# ACTION ITEM
Repeat exactly the lines that run from the one containing "none -> black cone L8 level 1" to the end of the data, and leave out all others.

# RECORD SET
========================================================================

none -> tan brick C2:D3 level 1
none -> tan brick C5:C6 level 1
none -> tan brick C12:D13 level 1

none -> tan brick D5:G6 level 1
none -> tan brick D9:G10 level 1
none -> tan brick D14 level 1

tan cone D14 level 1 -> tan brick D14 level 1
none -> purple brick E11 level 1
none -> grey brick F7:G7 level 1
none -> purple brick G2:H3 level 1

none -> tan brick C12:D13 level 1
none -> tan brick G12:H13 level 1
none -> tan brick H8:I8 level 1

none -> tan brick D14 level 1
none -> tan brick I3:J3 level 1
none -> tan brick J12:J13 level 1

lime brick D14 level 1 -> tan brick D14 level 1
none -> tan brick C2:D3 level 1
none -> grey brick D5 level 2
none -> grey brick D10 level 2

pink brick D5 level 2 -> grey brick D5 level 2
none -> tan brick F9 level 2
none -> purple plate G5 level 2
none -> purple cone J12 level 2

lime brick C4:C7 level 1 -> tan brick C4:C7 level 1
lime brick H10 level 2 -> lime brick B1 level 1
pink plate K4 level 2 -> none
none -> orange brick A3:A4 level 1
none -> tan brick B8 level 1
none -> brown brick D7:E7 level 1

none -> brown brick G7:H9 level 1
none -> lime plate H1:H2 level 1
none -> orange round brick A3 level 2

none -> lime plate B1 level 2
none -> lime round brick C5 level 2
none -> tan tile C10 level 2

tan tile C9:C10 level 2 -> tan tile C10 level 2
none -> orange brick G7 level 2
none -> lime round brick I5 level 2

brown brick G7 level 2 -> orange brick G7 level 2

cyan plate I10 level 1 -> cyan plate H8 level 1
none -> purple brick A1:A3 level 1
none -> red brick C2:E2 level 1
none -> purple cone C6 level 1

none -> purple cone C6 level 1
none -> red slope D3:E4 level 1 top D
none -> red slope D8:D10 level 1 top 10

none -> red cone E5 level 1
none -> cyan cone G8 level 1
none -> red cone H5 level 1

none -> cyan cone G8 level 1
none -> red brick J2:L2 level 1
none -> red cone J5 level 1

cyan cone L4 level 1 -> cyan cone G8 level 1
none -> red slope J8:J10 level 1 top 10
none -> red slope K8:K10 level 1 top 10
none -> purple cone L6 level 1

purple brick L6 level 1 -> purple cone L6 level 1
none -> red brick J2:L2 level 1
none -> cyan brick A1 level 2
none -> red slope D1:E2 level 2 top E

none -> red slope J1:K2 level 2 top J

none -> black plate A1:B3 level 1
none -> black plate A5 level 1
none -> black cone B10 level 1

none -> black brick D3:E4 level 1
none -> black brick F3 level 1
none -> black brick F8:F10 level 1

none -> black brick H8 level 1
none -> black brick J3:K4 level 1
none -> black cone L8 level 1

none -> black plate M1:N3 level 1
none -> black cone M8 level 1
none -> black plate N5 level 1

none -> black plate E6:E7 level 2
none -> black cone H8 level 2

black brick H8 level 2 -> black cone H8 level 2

========================================================================

# EXPECTED OUTPUT
none -> black cone L8 level 1

none -> black plate M1:N3 level 1
none -> black cone M8 level 1
none -> black plate N5 level 1

none -> black plate E6:E7 level 2
none -> black cone H8 level 2

black brick H8 level 2 -> black cone H8 level 2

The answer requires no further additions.